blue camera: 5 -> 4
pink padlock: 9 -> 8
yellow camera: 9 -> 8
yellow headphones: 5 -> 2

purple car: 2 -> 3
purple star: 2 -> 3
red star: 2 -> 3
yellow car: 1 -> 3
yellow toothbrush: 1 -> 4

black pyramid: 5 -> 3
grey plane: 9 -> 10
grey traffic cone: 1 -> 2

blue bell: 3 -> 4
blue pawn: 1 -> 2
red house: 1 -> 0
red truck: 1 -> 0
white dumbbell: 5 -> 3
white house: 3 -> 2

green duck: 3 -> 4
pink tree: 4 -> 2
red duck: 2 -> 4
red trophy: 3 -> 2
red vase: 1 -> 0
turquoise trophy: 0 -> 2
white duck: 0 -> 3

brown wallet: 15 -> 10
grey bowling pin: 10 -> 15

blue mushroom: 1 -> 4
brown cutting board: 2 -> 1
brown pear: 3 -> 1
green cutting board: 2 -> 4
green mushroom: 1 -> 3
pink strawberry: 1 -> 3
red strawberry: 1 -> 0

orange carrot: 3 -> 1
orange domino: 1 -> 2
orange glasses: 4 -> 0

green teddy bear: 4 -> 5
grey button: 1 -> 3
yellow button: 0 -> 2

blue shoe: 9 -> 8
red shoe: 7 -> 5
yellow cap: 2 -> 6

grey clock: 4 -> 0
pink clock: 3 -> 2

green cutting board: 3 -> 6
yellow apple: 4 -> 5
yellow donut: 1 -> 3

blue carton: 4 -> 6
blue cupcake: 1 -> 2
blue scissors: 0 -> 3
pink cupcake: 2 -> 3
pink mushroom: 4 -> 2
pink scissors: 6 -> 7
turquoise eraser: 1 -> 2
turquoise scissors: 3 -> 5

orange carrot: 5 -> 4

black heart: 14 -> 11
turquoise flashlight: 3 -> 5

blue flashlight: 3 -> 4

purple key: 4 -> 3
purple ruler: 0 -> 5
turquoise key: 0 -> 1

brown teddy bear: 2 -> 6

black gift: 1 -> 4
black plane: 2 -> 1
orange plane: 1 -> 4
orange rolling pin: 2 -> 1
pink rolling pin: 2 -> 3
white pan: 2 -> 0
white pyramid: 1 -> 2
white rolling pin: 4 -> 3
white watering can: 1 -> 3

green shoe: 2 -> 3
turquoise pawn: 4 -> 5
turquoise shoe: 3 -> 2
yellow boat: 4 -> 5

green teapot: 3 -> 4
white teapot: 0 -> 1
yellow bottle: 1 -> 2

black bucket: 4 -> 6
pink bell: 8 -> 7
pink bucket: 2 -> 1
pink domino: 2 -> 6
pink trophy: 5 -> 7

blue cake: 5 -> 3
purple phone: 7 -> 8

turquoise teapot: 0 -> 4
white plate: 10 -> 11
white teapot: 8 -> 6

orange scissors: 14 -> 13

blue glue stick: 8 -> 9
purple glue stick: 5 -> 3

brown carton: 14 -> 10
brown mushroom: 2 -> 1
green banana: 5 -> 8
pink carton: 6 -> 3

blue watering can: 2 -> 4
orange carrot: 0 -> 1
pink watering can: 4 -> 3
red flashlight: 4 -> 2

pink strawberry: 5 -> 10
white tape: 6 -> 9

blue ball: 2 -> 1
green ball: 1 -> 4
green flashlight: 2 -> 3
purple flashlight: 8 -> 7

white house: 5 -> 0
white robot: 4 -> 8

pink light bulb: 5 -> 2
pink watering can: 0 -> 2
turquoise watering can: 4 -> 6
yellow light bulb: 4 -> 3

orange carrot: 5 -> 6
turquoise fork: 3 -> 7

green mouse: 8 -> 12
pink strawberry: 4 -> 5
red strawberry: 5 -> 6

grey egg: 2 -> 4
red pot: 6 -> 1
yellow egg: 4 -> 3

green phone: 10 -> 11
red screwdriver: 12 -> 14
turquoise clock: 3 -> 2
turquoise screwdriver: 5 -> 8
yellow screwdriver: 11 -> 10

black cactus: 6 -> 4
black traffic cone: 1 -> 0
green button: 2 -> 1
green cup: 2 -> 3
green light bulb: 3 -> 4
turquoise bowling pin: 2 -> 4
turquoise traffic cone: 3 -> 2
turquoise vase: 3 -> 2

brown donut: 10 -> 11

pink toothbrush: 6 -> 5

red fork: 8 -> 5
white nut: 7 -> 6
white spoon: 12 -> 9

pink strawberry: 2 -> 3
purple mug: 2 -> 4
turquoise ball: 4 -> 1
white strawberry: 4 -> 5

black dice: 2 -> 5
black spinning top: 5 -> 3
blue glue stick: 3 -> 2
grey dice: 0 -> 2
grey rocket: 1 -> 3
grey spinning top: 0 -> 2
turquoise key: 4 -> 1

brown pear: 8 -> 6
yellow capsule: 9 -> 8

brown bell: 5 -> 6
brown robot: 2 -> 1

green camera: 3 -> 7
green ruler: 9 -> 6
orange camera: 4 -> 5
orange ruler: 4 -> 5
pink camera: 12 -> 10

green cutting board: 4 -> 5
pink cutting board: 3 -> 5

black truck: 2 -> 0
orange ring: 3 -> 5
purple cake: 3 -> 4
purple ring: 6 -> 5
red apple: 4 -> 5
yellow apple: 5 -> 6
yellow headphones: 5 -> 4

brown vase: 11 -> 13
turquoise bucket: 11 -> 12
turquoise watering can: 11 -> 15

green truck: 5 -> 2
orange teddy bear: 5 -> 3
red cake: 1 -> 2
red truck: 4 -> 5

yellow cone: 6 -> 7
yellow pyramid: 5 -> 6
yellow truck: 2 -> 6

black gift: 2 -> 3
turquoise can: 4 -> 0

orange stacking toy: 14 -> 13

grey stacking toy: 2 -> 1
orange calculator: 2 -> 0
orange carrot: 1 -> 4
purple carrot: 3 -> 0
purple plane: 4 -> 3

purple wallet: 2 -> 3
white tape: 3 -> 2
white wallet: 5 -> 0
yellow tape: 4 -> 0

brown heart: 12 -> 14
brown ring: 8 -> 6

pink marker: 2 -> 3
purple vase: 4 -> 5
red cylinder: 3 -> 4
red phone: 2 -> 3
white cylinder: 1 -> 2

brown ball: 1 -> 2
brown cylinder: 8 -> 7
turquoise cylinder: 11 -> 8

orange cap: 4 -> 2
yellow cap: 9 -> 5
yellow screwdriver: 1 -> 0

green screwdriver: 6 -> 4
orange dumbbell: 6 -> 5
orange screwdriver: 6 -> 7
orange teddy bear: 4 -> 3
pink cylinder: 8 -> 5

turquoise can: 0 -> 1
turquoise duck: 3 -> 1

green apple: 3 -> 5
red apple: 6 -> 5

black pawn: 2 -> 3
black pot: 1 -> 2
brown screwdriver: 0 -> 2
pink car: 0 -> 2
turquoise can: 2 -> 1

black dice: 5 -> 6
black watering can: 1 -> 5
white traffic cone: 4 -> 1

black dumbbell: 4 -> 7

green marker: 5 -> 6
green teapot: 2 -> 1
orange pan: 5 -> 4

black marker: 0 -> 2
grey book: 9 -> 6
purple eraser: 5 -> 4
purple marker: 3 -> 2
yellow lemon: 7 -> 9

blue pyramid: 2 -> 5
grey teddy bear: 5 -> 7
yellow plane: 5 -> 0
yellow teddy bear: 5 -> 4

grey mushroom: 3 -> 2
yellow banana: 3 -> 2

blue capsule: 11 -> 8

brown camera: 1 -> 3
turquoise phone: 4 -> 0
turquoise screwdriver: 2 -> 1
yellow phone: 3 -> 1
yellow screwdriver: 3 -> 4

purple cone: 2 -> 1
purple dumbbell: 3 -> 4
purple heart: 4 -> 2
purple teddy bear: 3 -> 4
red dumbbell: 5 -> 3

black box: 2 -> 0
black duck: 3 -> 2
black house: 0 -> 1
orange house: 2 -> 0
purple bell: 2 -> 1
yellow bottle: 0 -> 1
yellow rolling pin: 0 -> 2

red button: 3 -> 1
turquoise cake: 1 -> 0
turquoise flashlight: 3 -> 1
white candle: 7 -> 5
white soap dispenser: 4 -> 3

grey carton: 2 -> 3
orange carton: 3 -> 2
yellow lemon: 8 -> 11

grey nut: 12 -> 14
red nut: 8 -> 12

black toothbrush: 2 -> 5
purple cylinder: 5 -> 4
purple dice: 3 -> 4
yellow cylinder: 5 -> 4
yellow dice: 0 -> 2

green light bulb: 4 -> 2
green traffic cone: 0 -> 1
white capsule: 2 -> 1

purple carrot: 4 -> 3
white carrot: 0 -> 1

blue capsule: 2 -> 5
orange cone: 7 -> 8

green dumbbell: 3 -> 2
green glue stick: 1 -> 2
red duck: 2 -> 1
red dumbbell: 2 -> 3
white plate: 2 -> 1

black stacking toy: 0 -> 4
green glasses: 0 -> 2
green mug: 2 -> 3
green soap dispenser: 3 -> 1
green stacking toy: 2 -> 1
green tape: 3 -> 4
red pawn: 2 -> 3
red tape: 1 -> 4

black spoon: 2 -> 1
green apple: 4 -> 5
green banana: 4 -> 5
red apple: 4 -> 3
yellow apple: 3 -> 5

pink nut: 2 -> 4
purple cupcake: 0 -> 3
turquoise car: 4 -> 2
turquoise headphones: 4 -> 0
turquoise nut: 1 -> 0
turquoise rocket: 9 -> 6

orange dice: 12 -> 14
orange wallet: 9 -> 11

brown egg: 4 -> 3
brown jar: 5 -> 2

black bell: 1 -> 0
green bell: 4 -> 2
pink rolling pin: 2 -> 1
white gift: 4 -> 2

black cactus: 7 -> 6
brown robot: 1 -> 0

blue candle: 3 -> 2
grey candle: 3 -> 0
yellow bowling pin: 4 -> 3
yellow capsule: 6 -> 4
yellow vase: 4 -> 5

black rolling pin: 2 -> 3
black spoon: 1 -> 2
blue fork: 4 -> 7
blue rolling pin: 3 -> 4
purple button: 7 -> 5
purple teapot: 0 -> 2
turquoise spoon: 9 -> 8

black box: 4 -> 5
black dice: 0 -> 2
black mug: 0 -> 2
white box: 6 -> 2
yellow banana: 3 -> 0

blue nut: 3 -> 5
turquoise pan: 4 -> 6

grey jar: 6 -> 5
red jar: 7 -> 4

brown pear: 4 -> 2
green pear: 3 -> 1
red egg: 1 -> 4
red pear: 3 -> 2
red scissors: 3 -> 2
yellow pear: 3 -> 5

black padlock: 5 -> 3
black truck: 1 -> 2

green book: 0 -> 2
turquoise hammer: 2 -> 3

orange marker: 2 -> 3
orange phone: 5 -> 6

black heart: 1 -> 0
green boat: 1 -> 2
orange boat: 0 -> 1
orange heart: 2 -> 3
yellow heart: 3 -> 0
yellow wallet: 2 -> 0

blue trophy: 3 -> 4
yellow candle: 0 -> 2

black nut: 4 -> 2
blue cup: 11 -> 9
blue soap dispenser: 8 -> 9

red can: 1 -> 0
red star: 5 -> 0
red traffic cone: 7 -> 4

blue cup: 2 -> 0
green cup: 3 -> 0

————————

(Work order): Set down the lines of the records exactly, from the first one through the line containing "grey traffic cone: 1 -> 2", and add nothing else.

(Answer to the problem):
blue camera: 5 -> 4
pink padlock: 9 -> 8
yellow camera: 9 -> 8
yellow headphones: 5 -> 2

purple car: 2 -> 3
purple star: 2 -> 3
red star: 2 -> 3
yellow car: 1 -> 3
yellow toothbrush: 1 -> 4

black pyramid: 5 -> 3
grey plane: 9 -> 10
grey traffic cone: 1 -> 2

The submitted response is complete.